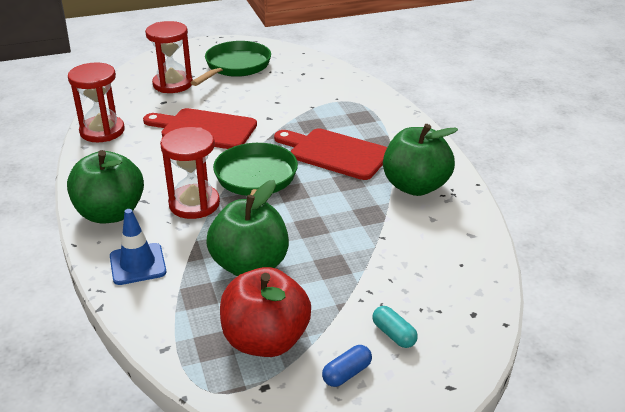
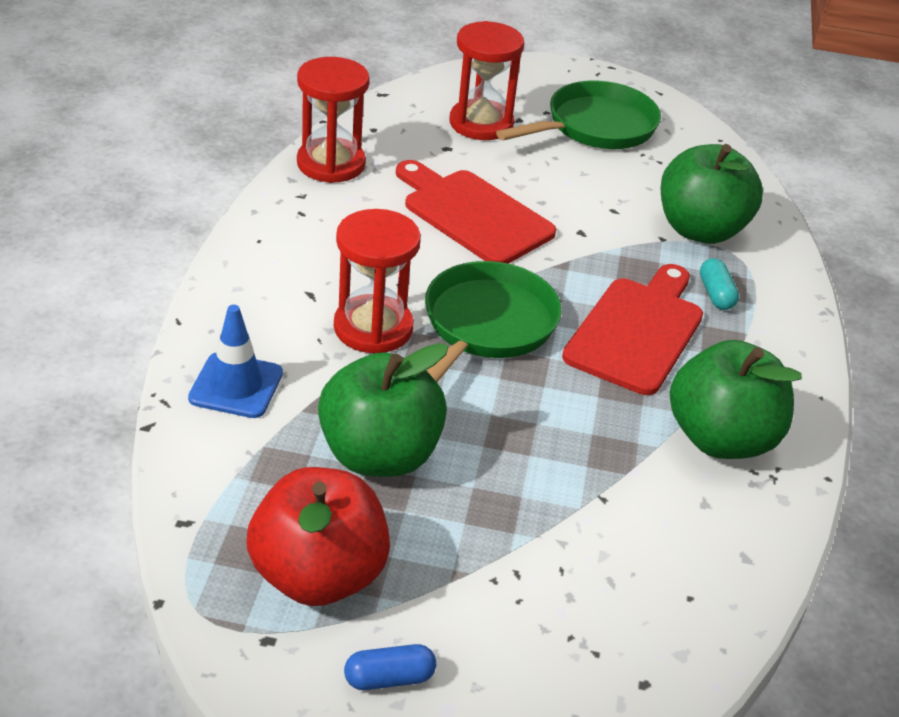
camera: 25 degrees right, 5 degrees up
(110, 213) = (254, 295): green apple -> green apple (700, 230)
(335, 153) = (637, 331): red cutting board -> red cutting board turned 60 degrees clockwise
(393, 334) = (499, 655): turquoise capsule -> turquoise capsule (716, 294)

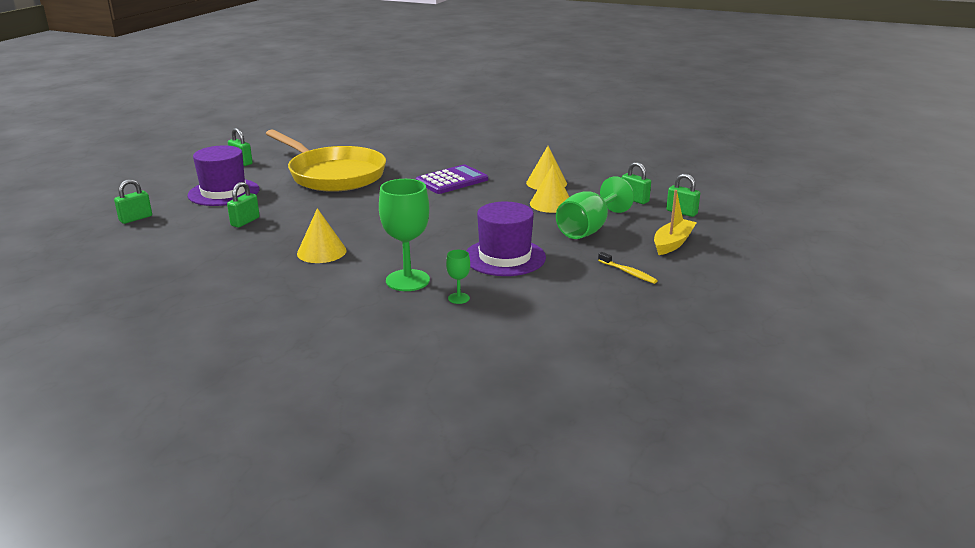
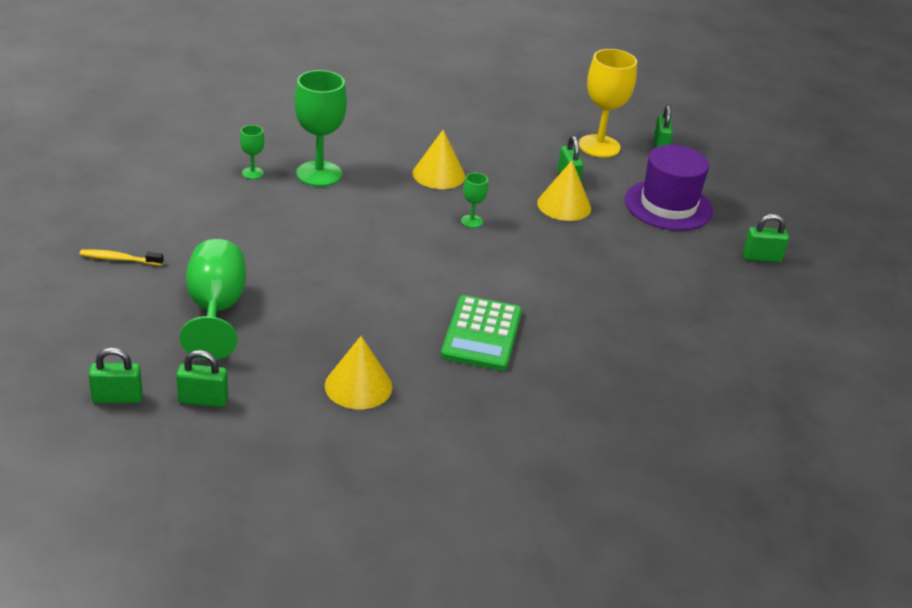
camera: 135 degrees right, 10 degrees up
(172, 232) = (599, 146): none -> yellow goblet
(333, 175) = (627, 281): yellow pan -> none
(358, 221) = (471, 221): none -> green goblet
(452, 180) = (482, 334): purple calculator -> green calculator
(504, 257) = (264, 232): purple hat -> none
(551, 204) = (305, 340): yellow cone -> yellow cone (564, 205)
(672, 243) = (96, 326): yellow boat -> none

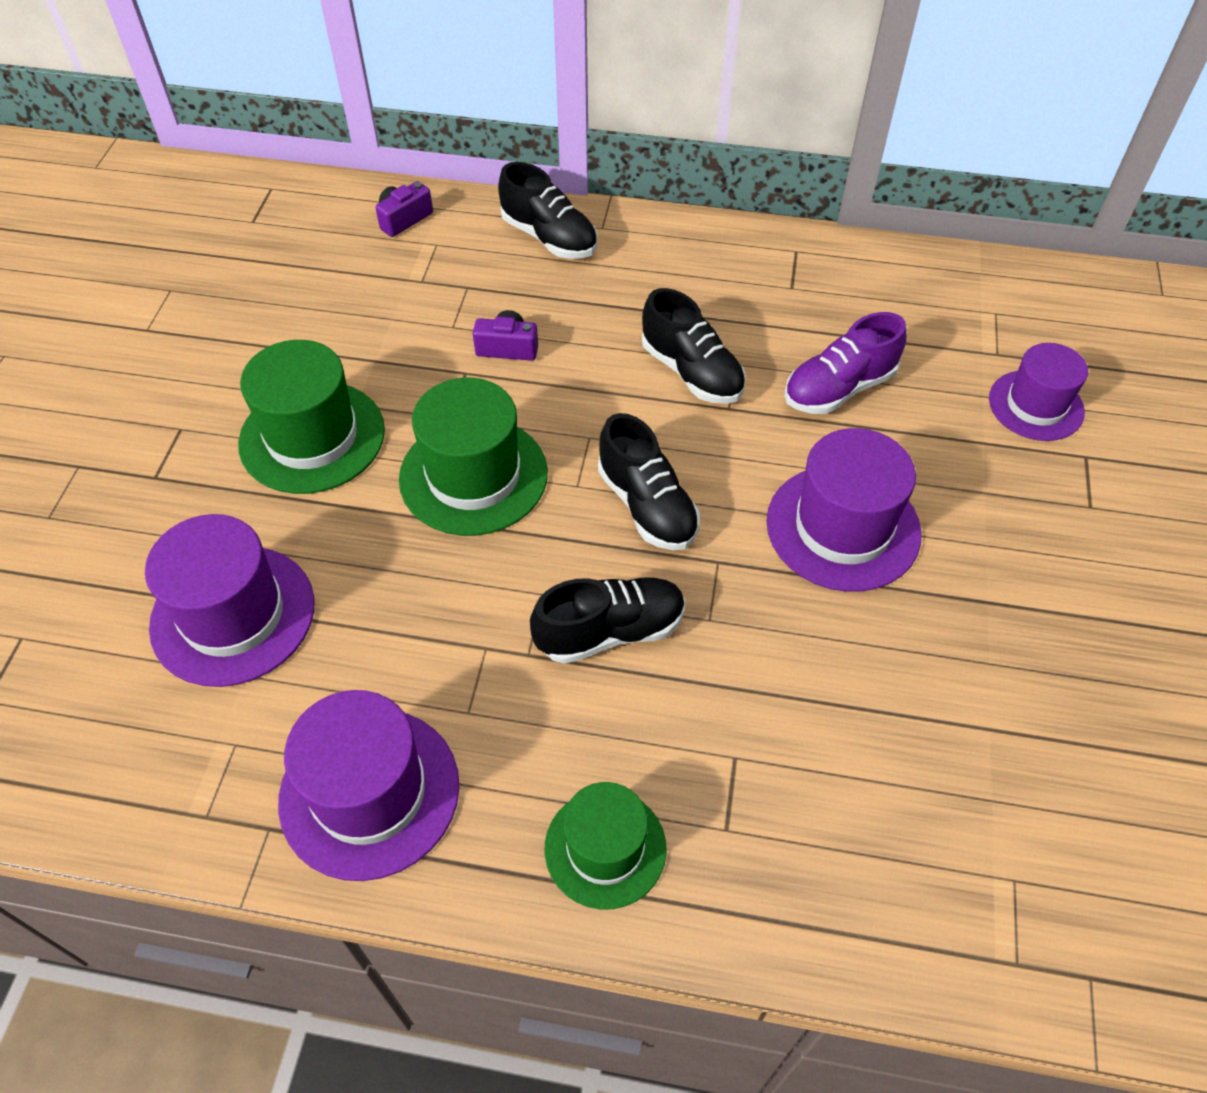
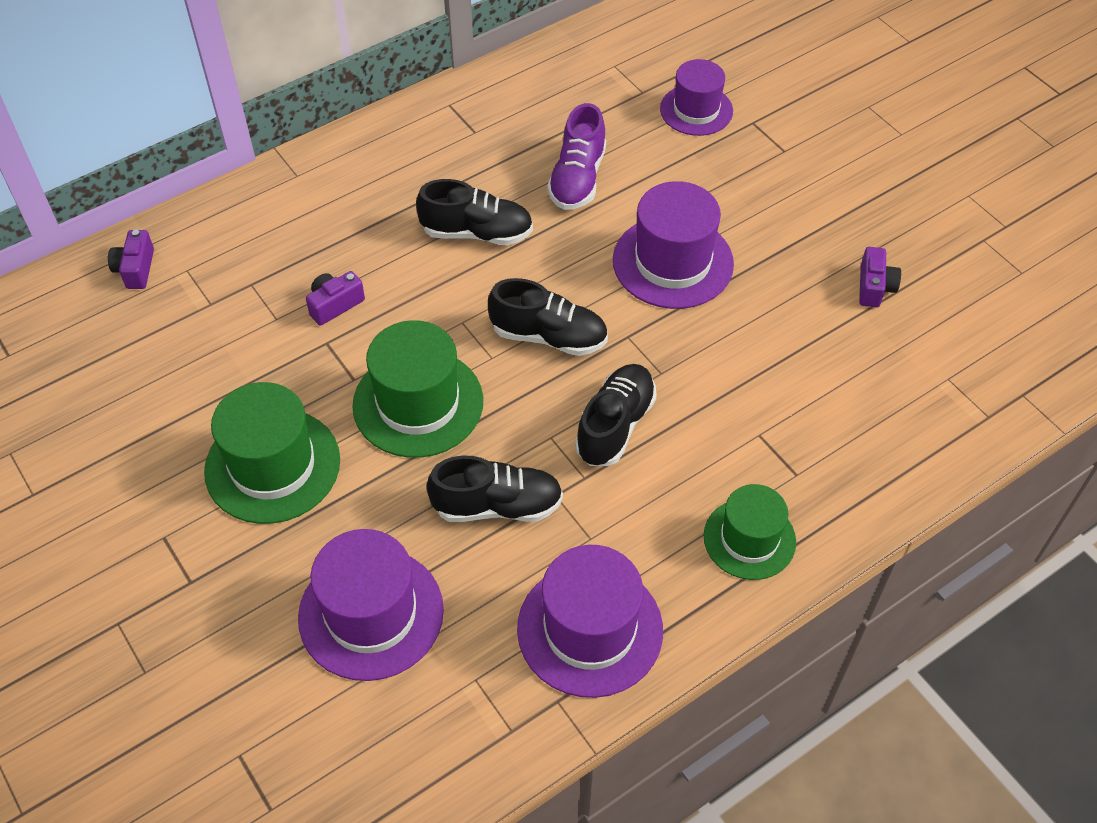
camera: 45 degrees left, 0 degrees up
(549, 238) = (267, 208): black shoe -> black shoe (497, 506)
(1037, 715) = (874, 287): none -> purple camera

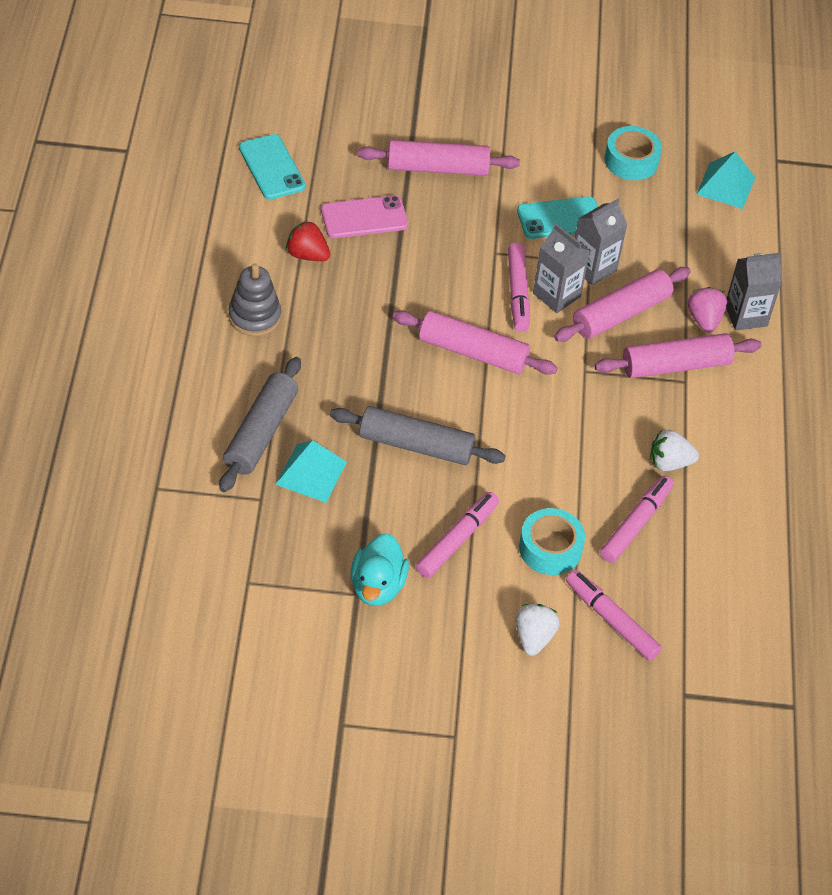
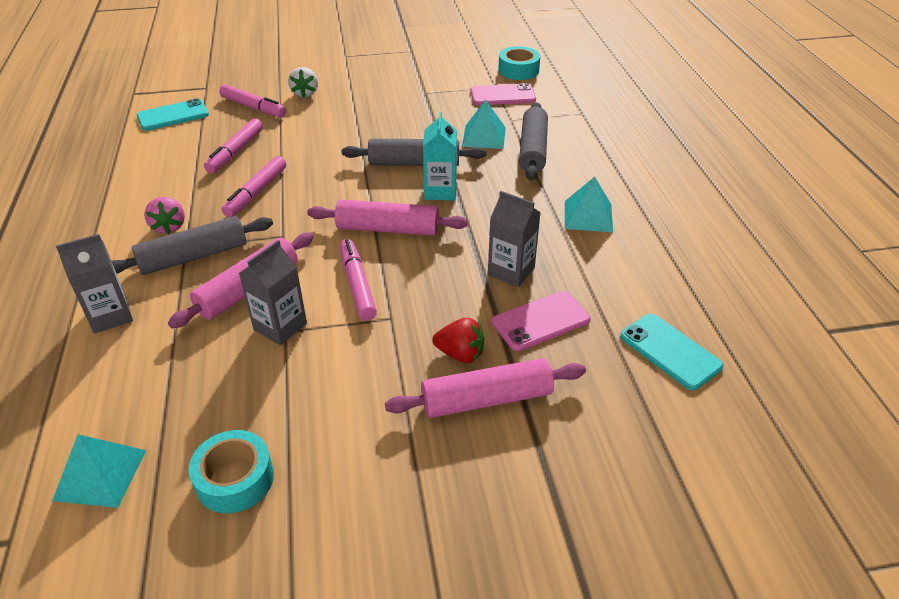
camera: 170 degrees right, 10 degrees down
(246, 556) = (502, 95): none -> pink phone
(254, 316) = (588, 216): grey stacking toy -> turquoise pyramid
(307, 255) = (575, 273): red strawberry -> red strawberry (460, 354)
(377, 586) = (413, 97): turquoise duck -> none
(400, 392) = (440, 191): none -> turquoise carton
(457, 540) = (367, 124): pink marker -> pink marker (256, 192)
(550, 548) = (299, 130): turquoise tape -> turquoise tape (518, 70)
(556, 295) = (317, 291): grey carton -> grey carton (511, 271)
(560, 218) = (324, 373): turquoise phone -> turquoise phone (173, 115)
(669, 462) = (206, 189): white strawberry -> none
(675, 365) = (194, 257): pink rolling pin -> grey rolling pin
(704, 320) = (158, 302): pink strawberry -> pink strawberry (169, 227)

Your task.
Output the listing above in full and exactly, with pictures excluded.

Solution to the exercise.
camera: 25 degrees right, 5 degrees up
(110, 213) = (254, 295): green apple -> green apple (700, 230)
(335, 153) = (637, 331): red cutting board -> red cutting board turned 60 degrees clockwise
(393, 334) = (499, 655): turquoise capsule -> turquoise capsule (716, 294)

camera: 135 degrees right, 10 degrees up
(172, 232) = (599, 146): none -> yellow goblet
(333, 175) = (627, 281): yellow pan -> none
(358, 221) = (471, 221): none -> green goblet
(452, 180) = (482, 334): purple calculator -> green calculator
(504, 257) = (264, 232): purple hat -> none
(551, 204) = (305, 340): yellow cone -> yellow cone (564, 205)
(672, 243) = (96, 326): yellow boat -> none

camera: 45 degrees left, 0 degrees up
(549, 238) = (267, 208): black shoe -> black shoe (497, 506)
(1037, 715) = (874, 287): none -> purple camera

camera: 170 degrees right, 10 degrees down
(246, 556) = (502, 95): none -> pink phone
(254, 316) = (588, 216): grey stacking toy -> turquoise pyramid
(307, 255) = (575, 273): red strawberry -> red strawberry (460, 354)
(377, 586) = (413, 97): turquoise duck -> none
(400, 392) = (440, 191): none -> turquoise carton
(457, 540) = (367, 124): pink marker -> pink marker (256, 192)
(550, 548) = (299, 130): turquoise tape -> turquoise tape (518, 70)
(556, 295) = (317, 291): grey carton -> grey carton (511, 271)
(560, 218) = (324, 373): turquoise phone -> turquoise phone (173, 115)
(669, 462) = (206, 189): white strawberry -> none
(675, 365) = (194, 257): pink rolling pin -> grey rolling pin
(704, 320) = (158, 302): pink strawberry -> pink strawberry (169, 227)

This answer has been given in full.